◆ Directions for this task
Reproduce verbatim everything from the start of the data down through the line containing "coordinates (450, 390).", including that line, and leave out any pictures.

(Spatial relation data)
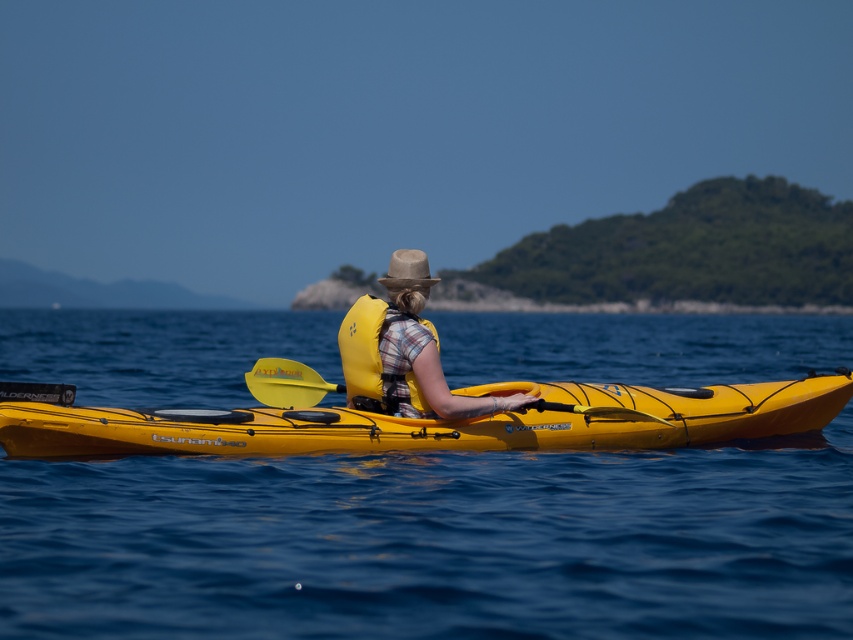
Is yellow matte life vest at center thinner than yellow plastic paddle at center?

In fact, yellow matte life vest at center might be wider than yellow plastic paddle at center.

Which is more to the right, yellow matte life vest at center or yellow plastic paddle at center?

Positioned to the right is yellow matte life vest at center.

Where is `yellow matte life vest at center`? The image size is (853, 640). yellow matte life vest at center is located at coordinates (450, 390).

Which is below, yellow matte kayak at center or yellow matte paddle at center?

yellow matte kayak at center is below.

Where is `yellow matte kayak at center`? yellow matte kayak at center is located at coordinates (438, 422).

Is yellow matte paddle at center to the right of yellow plastic paddle at center from the viewer's perspective?

Indeed, yellow matte paddle at center is positioned on the right side of yellow plastic paddle at center.

Can you confirm if yellow matte paddle at center is positioned to the left of yellow plastic paddle at center?

No, yellow matte paddle at center is not to the left of yellow plastic paddle at center.

Identify the location of yellow matte paddle at center. pyautogui.click(x=292, y=384).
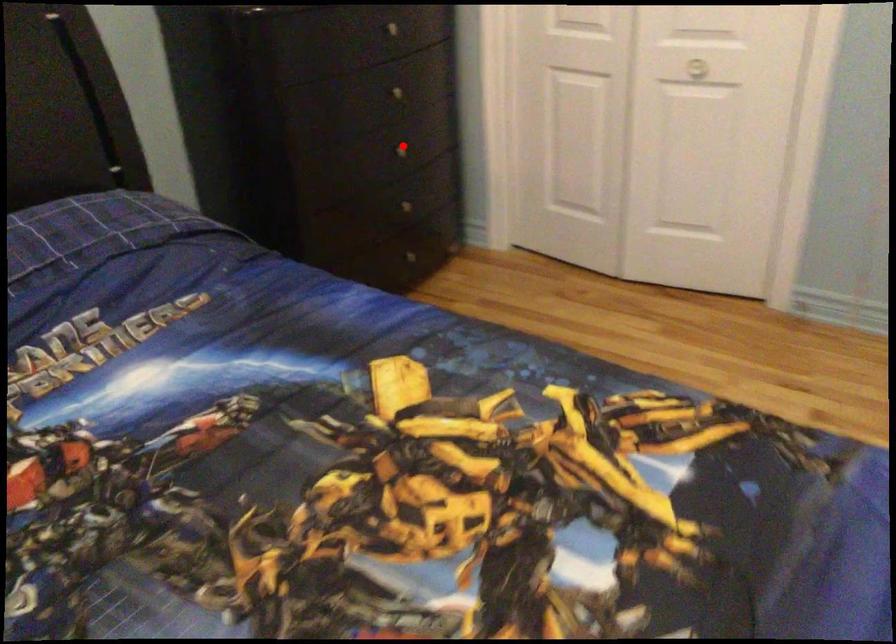
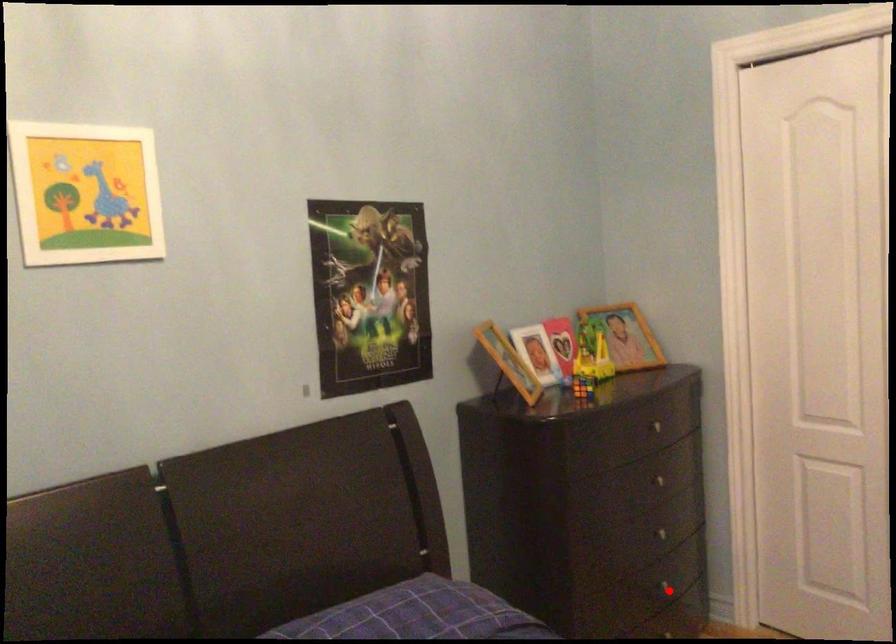
I am providing you with two images of the same scene from different viewpoints. A red point is marked on the first image and another point is marked on the second image. Does the point marked in image1 correspond to the same location as the one in image2?

No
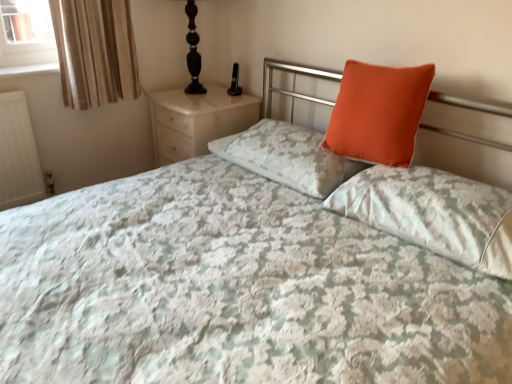
Measure the distance between beige striped fabric at upper left and camera.

beige striped fabric at upper left is 2.02 meters from camera.

Locate an element on the screen. beige striped fabric at upper left is located at coordinates (95, 51).

The image size is (512, 384). Describe the element at coordinates (288, 157) in the screenshot. I see `orange fabric pillow at center, which is the 3th pillow from right to left` at that location.

Image resolution: width=512 pixels, height=384 pixels. Describe the element at coordinates (197, 120) in the screenshot. I see `white marble nightstand at upper left` at that location.

The width and height of the screenshot is (512, 384). Find the location of `orange matte pillow at upper right, which appears as the 2th pillow when viewed from the right`. orange matte pillow at upper right, which appears as the 2th pillow when viewed from the right is located at coordinates (378, 113).

What do you see at coordinates (193, 51) in the screenshot? I see `black glass table lamp at upper left` at bounding box center [193, 51].

This screenshot has height=384, width=512. What are the coordinates of `beige striped fabric at upper left` in the screenshot? It's located at (95, 51).

Considering the relative sizes of beige striped fabric at upper left and orange fabric pillow at center, which is counted as the first pillow, starting from the left, in the image provided, is beige striped fabric at upper left smaller than orange fabric pillow at center, which is counted as the first pillow, starting from the left,?

Indeed, beige striped fabric at upper left has a smaller size compared to orange fabric pillow at center, which is counted as the first pillow, starting from the left.

Is beige striped fabric at upper left facing towards orange fabric pillow at center, which is counted as the first pillow, starting from the left?

Yes, beige striped fabric at upper left is aimed at orange fabric pillow at center, which is counted as the first pillow, starting from the left.

Considering the positions of objects beige striped fabric at upper left and orange fabric pillow at center, which is counted as the first pillow, starting from the left, in the image provided, who is more to the left, beige striped fabric at upper left or orange fabric pillow at center, which is counted as the first pillow, starting from the left,?

beige striped fabric at upper left.

At what (x,y) coordinates should I click in order to perform the action: click on pillow that is the 1st object located in front of the beige striped fabric at upper left. Please return your answer as a coordinate pair (x, y). This screenshot has height=384, width=512. Looking at the image, I should click on (288, 157).

Does white marble nightstand at upper left have a lesser width compared to beige striped fabric at upper left?

Incorrect, the width of white marble nightstand at upper left is not less than that of beige striped fabric at upper left.

Can you tell me how much white marble nightstand at upper left and beige striped fabric at upper left differ in facing direction?

90.1 degrees.

Which of these two, white marble nightstand at upper left or beige striped fabric at upper left, is bigger?

Bigger between the two is white marble nightstand at upper left.

Is orange fabric pillow at center, which is counted as the first pillow, starting from the left, situated inside orange matte pillow at upper right, which appears as the 2th pillow when viewed from the right, or outside?

The correct answer is: outside.

Considering the sizes of objects orange fabric pillow at center, which is the 3th pillow from right to left, and orange matte pillow at upper right, the second pillow in the left-to-right sequence, in the image provided, who is bigger, orange fabric pillow at center, which is the 3th pillow from right to left, or orange matte pillow at upper right, the second pillow in the left-to-right sequence,?

orange fabric pillow at center, which is the 3th pillow from right to left.

From a real-world perspective, which pillow is the 2nd one above the orange fabric pillow at center, which is counted as the first pillow, starting from the left? Please provide its 2D coordinates.

[(378, 113)]

In the scene shown: Can you see orange fabric pillow at center, which is the 3th pillow from right to left, touching orange matte pillow at upper right, which appears as the 2th pillow when viewed from the right?

orange fabric pillow at center, which is the 3th pillow from right to left, is not next to orange matte pillow at upper right, which appears as the 2th pillow when viewed from the right, and they're not touching.

Considering the sizes of white marble nightstand at upper left and orange fabric pillow at upper right, the 1th pillow viewed from the right, in the image, is white marble nightstand at upper left taller or shorter than orange fabric pillow at upper right, the 1th pillow viewed from the right,?

white marble nightstand at upper left is taller than orange fabric pillow at upper right, the 1th pillow viewed from the right.

Based on the photo, is white marble nightstand at upper left next to orange fabric pillow at upper right, the 3th pillow when ordered from left to right, and touching it?

There is a gap between white marble nightstand at upper left and orange fabric pillow at upper right, the 3th pillow when ordered from left to right.

Is white marble nightstand at upper left positioned with its back to orange fabric pillow at upper right, the 3th pillow when ordered from left to right?

white marble nightstand at upper left is not turned away from orange fabric pillow at upper right, the 3th pillow when ordered from left to right.

Consider the image. Can you tell me how much white marble nightstand at upper left and orange fabric pillow at upper right, the 3th pillow when ordered from left to right, differ in facing direction?

1.63 degrees separate the facing orientations of white marble nightstand at upper left and orange fabric pillow at upper right, the 3th pillow when ordered from left to right.

Where is `table lamp above the orange fabric pillow at upper right, the 3th pillow when ordered from left to right (from the image's perspective)`? The image size is (512, 384). table lamp above the orange fabric pillow at upper right, the 3th pillow when ordered from left to right (from the image's perspective) is located at coordinates (193, 51).

From the image's perspective, is black glass table lamp at upper left positioned above or below orange fabric pillow at upper right, the 3th pillow when ordered from left to right?

black glass table lamp at upper left is above orange fabric pillow at upper right, the 3th pillow when ordered from left to right.

What's the angular difference between black glass table lamp at upper left and orange fabric pillow at upper right, the 3th pillow when ordered from left to right,'s facing directions?

There is a 1.68-degree angle between the facing directions of black glass table lamp at upper left and orange fabric pillow at upper right, the 3th pillow when ordered from left to right.

Which object is closer to the camera taking this photo, black glass table lamp at upper left or orange fabric pillow at upper right, the 1th pillow viewed from the right?

orange fabric pillow at upper right, the 1th pillow viewed from the right, is in front.

Is orange matte pillow at upper right, which appears as the 2th pillow when viewed from the right, aimed at beige striped fabric at upper left?

No, orange matte pillow at upper right, which appears as the 2th pillow when viewed from the right, is not aimed at beige striped fabric at upper left.

What's the angular difference between orange matte pillow at upper right, the second pillow in the left-to-right sequence, and beige striped fabric at upper left's facing directions?

The angle between the facing direction of orange matte pillow at upper right, the second pillow in the left-to-right sequence, and the facing direction of beige striped fabric at upper left is 87.5 degrees.

Could you measure the distance between orange matte pillow at upper right, the second pillow in the left-to-right sequence, and beige striped fabric at upper left?

orange matte pillow at upper right, the second pillow in the left-to-right sequence, and beige striped fabric at upper left are 1.38 meters apart.

Which is closer to the camera, [413,70] or [119,54]?

Point [413,70] is closer to the camera than point [119,54].

Is orange matte pillow at upper right, the second pillow in the left-to-right sequence, located outside black glass table lamp at upper left?

Absolutely, orange matte pillow at upper right, the second pillow in the left-to-right sequence, is external to black glass table lamp at upper left.

Which object is more forward, orange matte pillow at upper right, which appears as the 2th pillow when viewed from the right, or black glass table lamp at upper left?

orange matte pillow at upper right, which appears as the 2th pillow when viewed from the right, is more forward.

Is orange matte pillow at upper right, which appears as the 2th pillow when viewed from the right, facing towards black glass table lamp at upper left?

No.

What's the angular difference between orange matte pillow at upper right, the second pillow in the left-to-right sequence, and black glass table lamp at upper left's facing directions?

The angular difference between orange matte pillow at upper right, the second pillow in the left-to-right sequence, and black glass table lamp at upper left is 2.64 degrees.

I want to click on curtain above the orange fabric pillow at center, which is counted as the first pillow, starting from the left (from a real-world perspective), so click(x=95, y=51).

You are a GUI agent. You are given a task and a screenshot of the screen. Output one action in this format:
    pyautogui.click(x=<x>, y=<y>)
    Task: Click on the nightstand that appears on the right of beige striped fabric at upper left
    The width and height of the screenshot is (512, 384).
    Given the screenshot: What is the action you would take?
    pyautogui.click(x=197, y=120)

Estimate the real-world distances between objects in this image. Which object is closer to orange matte pillow at upper right, the second pillow in the left-to-right sequence, white marble nightstand at upper left or orange fabric pillow at upper right, the 3th pillow when ordered from left to right?

orange fabric pillow at upper right, the 3th pillow when ordered from left to right.

From the image, which object appears to be nearer to black glass table lamp at upper left, orange fabric pillow at center, which is the 3th pillow from right to left, or white marble nightstand at upper left?

Among the two, white marble nightstand at upper left is located nearer to black glass table lamp at upper left.

When comparing their distances from black glass table lamp at upper left, does orange matte pillow at upper right, which appears as the 2th pillow when viewed from the right, or orange fabric pillow at center, which is counted as the first pillow, starting from the left, seem further?

orange matte pillow at upper right, which appears as the 2th pillow when viewed from the right, lies further to black glass table lamp at upper left than the other object.

Which object lies further to the anchor point beige striped fabric at upper left, black glass table lamp at upper left or orange matte pillow at upper right, the second pillow in the left-to-right sequence?

orange matte pillow at upper right, the second pillow in the left-to-right sequence, lies further to beige striped fabric at upper left than the other object.

Looking at this image, considering their positions, is white marble nightstand at upper left positioned closer to orange fabric pillow at upper right, the 3th pillow when ordered from left to right, than orange fabric pillow at center, which is the 3th pillow from right to left?

orange fabric pillow at center, which is the 3th pillow from right to left.

Based on their spatial positions, is black glass table lamp at upper left or orange fabric pillow at upper right, the 3th pillow when ordered from left to right, closer to orange matte pillow at upper right, which appears as the 2th pillow when viewed from the right?

orange fabric pillow at upper right, the 3th pillow when ordered from left to right, is closer to orange matte pillow at upper right, which appears as the 2th pillow when viewed from the right.

Based on their spatial positions, is beige striped fabric at upper left or orange matte pillow at upper right, which appears as the 2th pillow when viewed from the right, closer to white marble nightstand at upper left?

beige striped fabric at upper left is closer to white marble nightstand at upper left.

From the image, which object appears to be nearer to black glass table lamp at upper left, white marble nightstand at upper left or orange fabric pillow at upper right, the 3th pillow when ordered from left to right?

white marble nightstand at upper left is positioned closer to the anchor black glass table lamp at upper left.

You are a GUI agent. You are given a task and a screenshot of the screen. Output one action in this format:
    pyautogui.click(x=<x>, y=<y>)
    Task: Click on the table lamp between orange fabric pillow at upper right, the 3th pillow when ordered from left to right, and white marble nightstand at upper left, along the z-axis
    The width and height of the screenshot is (512, 384).
    Given the screenshot: What is the action you would take?
    pyautogui.click(x=193, y=51)

Locate an element on the screen. This screenshot has width=512, height=384. table lamp located between beige striped fabric at upper left and white marble nightstand at upper left in the left-right direction is located at coordinates (193, 51).

The width and height of the screenshot is (512, 384). I want to click on nightstand situated between beige striped fabric at upper left and orange fabric pillow at upper right, the 1th pillow viewed from the right, from left to right, so click(197, 120).

Locate an element on the screen. nightstand situated between black glass table lamp at upper left and orange matte pillow at upper right, which appears as the 2th pillow when viewed from the right, from left to right is located at coordinates (197, 120).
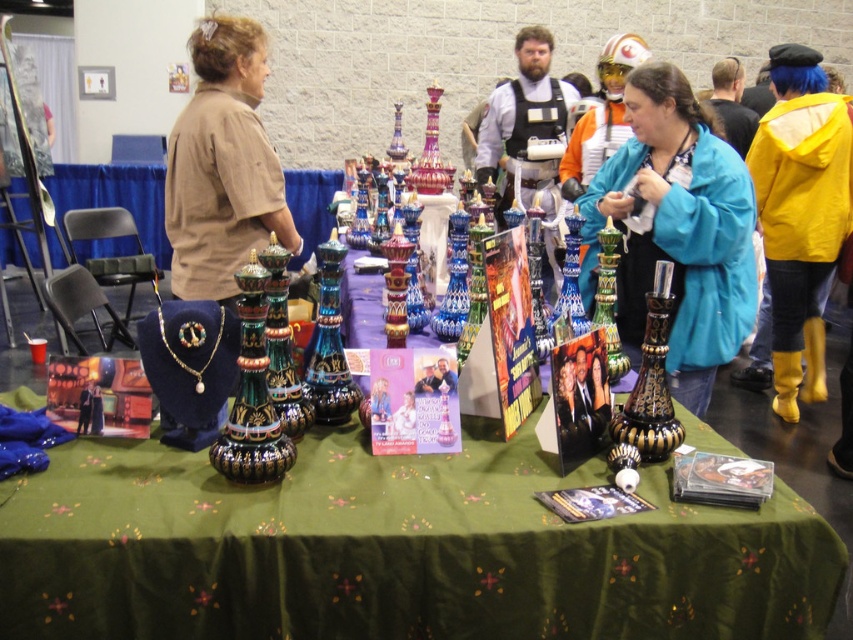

◆ Exercise output
Is yellow matte life vest at center thinner than yellow plastic paddle at center?

In fact, yellow matte life vest at center might be wider than yellow plastic paddle at center.

Which is more to the right, yellow matte life vest at center or yellow plastic paddle at center?

Positioned to the right is yellow matte life vest at center.

Where is `yellow matte life vest at center`? The image size is (853, 640). yellow matte life vest at center is located at coordinates (450, 390).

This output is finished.